> [Try it] Output every entry below word for word, without its pictures.

══ Supplied material ══

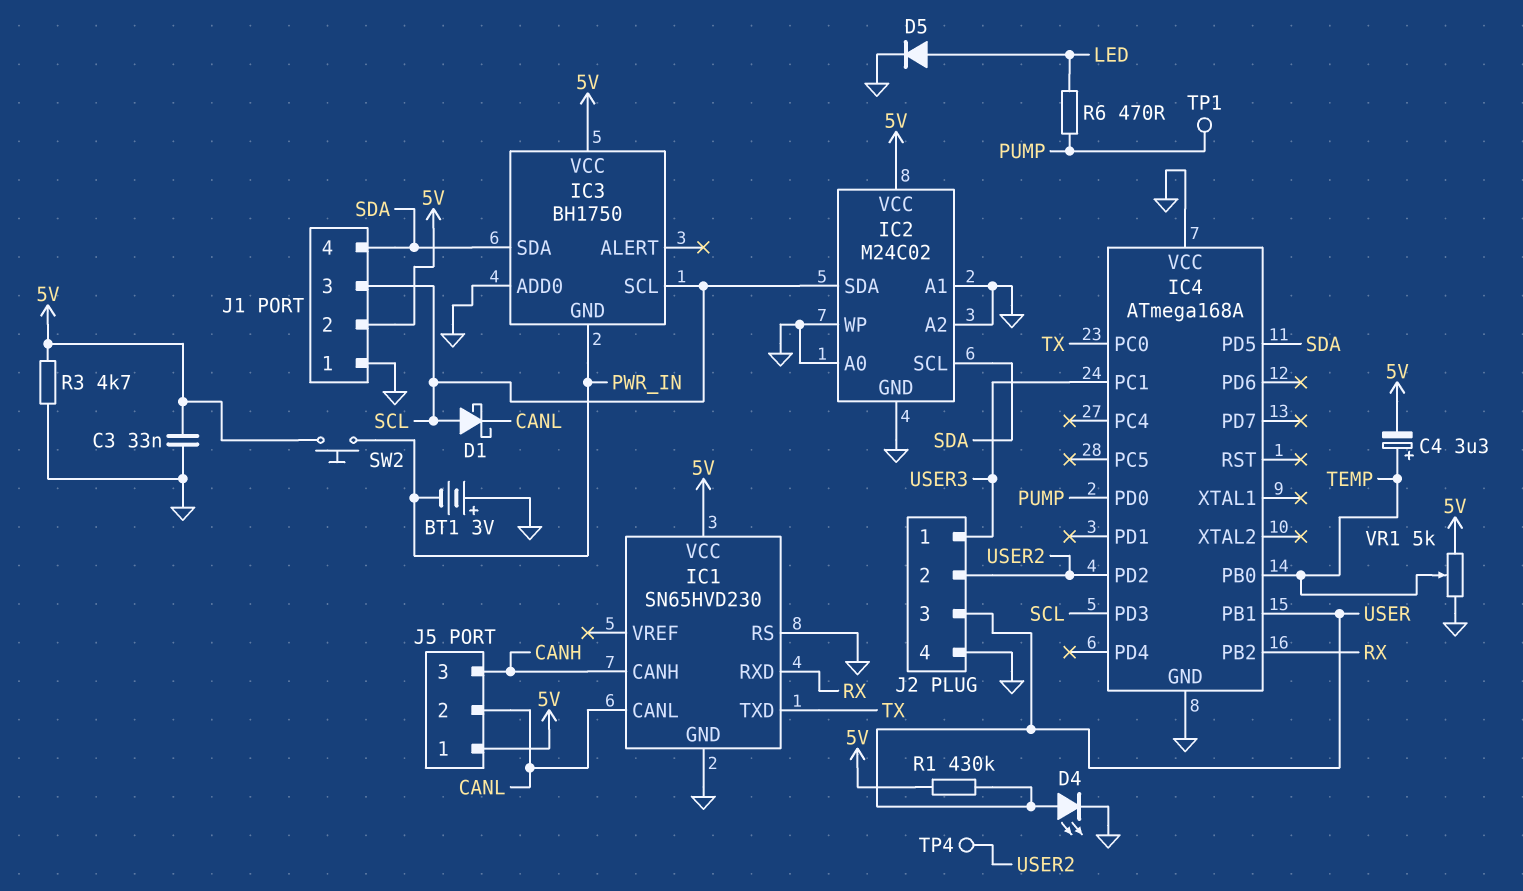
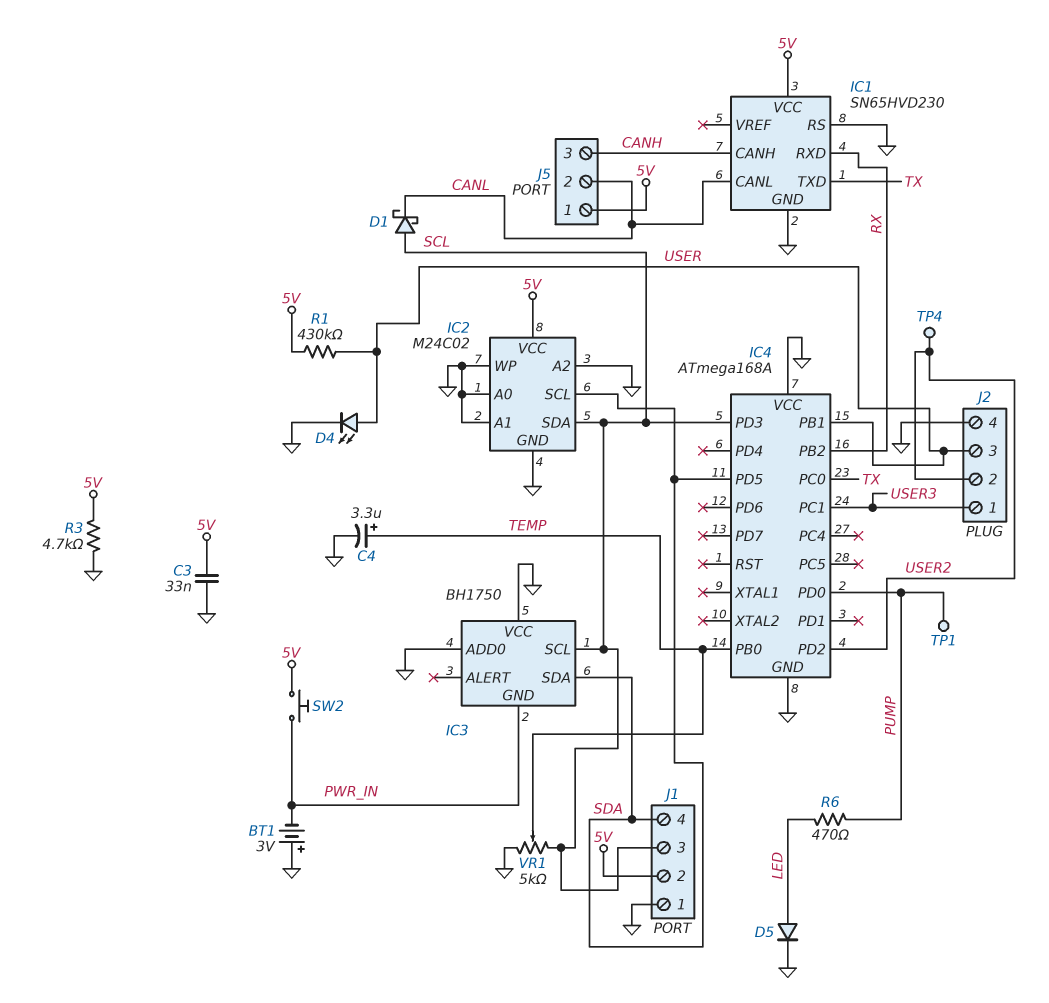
C4: 3.3uF (plus TEMP, minus 5V) -> 3.3uF (plus TEMP, minus GND)
IC3 pin VCC: 5V -> GND
VR1: 5k (5V, GND, wiper TEMP) -> 5k (GND, SCL, wiper TEMP)

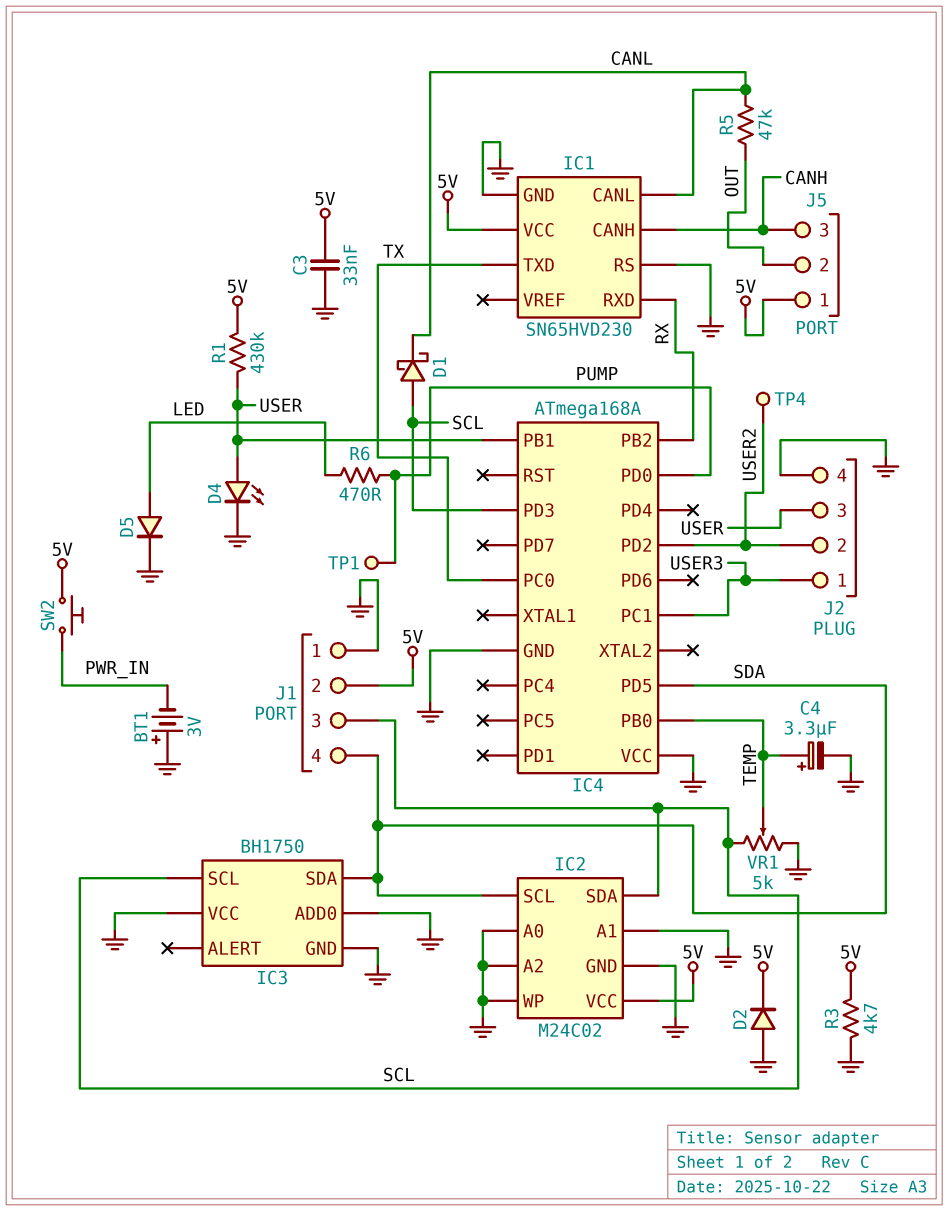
D2: none -> diode (A GND, K 5V)
IC3 pin GND: PWR_IN -> GND
J5 pin 2: CANL -> OUT
R5: none -> 47k (CANL, OUT)

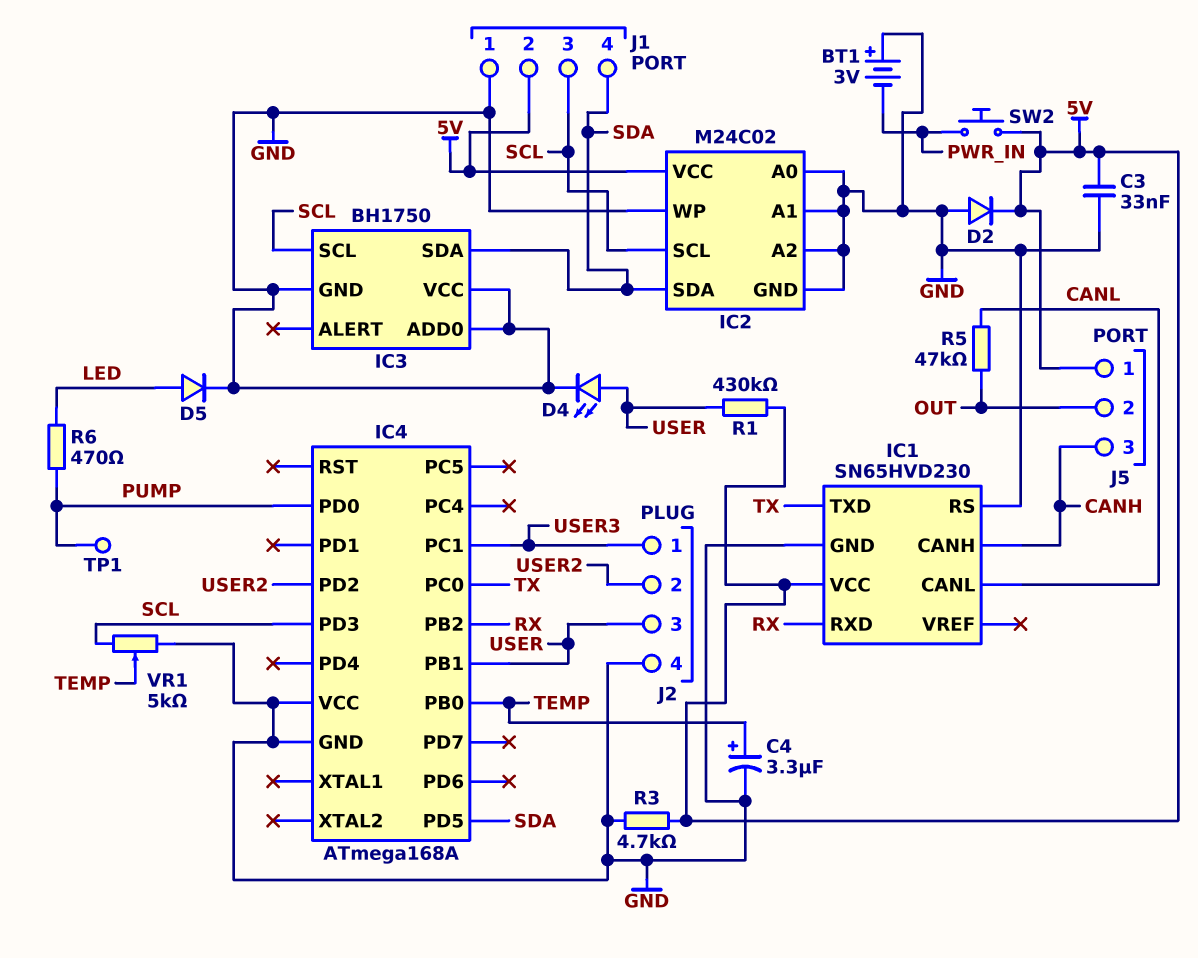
D1: schottky (A SCL, K CANL) -> none
IC2 pin SCL: SDA -> SCL
IC2 pin SDA: SCL -> SDA
TP4: test point (USER2) -> none

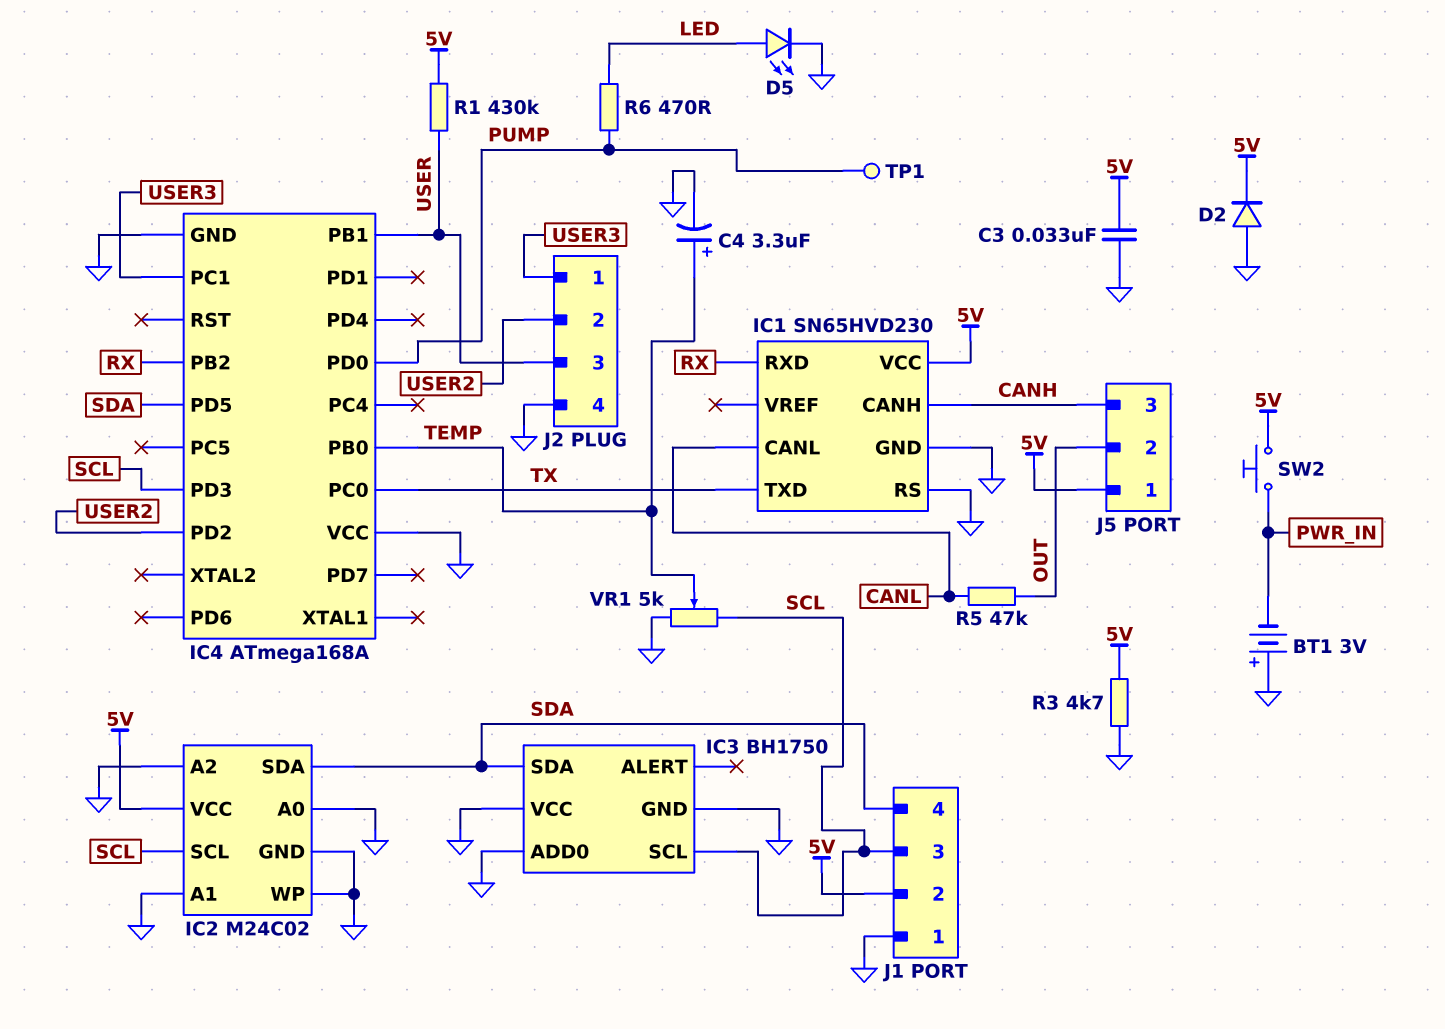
D4: LED (A USER, K GND) -> none
D5: diode (A LED, K GND) -> LED (A LED, K GND)

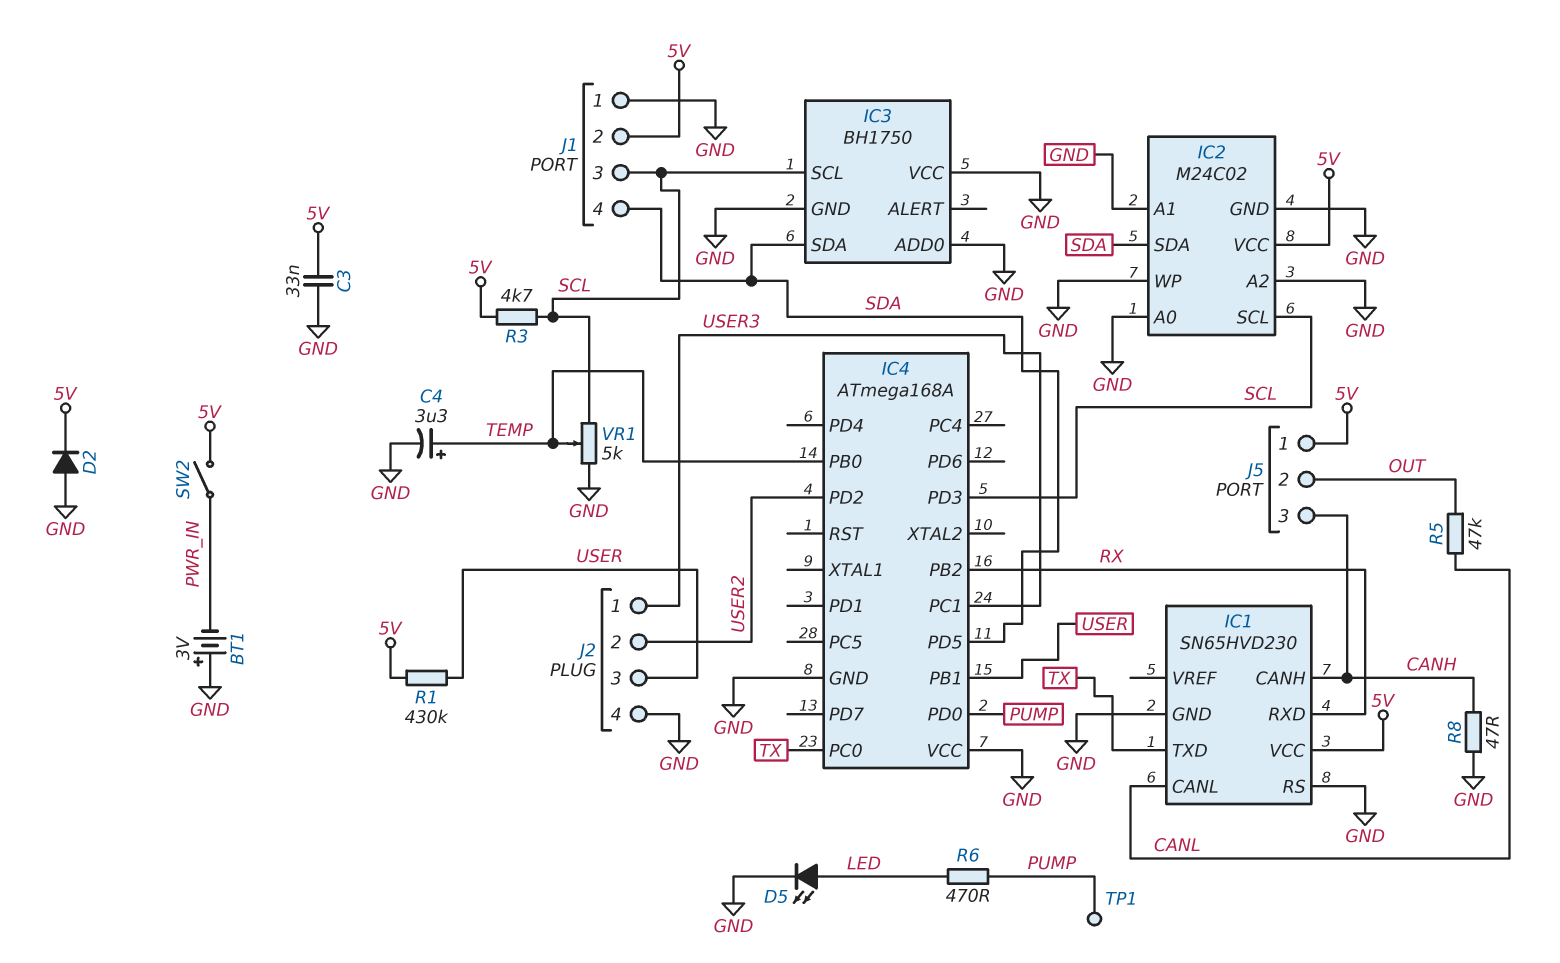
R3: 4.7k (5V, GND) -> 4.7k (5V, SCL)
R8: none -> 47 (CANH, GND)
SW2: button (5V, PWR_IN) -> switch (5V, PWR_IN)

═══

> [Answer to this task]
C4: 3.3uF (plus TEMP, minus 5V) -> 3.3uF (plus TEMP, minus GND)
IC3 pin VCC: 5V -> GND
VR1: 5k (5V, GND, wiper TEMP) -> 5k (GND, SCL, wiper TEMP)

D2: none -> diode (A GND, K 5V)
IC3 pin GND: PWR_IN -> GND
J5 pin 2: CANL -> OUT
R5: none -> 47k (CANL, OUT)

D1: schottky (A SCL, K CANL) -> none
IC2 pin SCL: SDA -> SCL
IC2 pin SDA: SCL -> SDA
TP4: test point (USER2) -> none

D4: LED (A USER, K GND) -> none
D5: diode (A LED, K GND) -> LED (A LED, K GND)

R3: 4.7k (5V, GND) -> 4.7k (5V, SCL)
R8: none -> 47 (CANH, GND)
SW2: button (5V, PWR_IN) -> switch (5V, PWR_IN)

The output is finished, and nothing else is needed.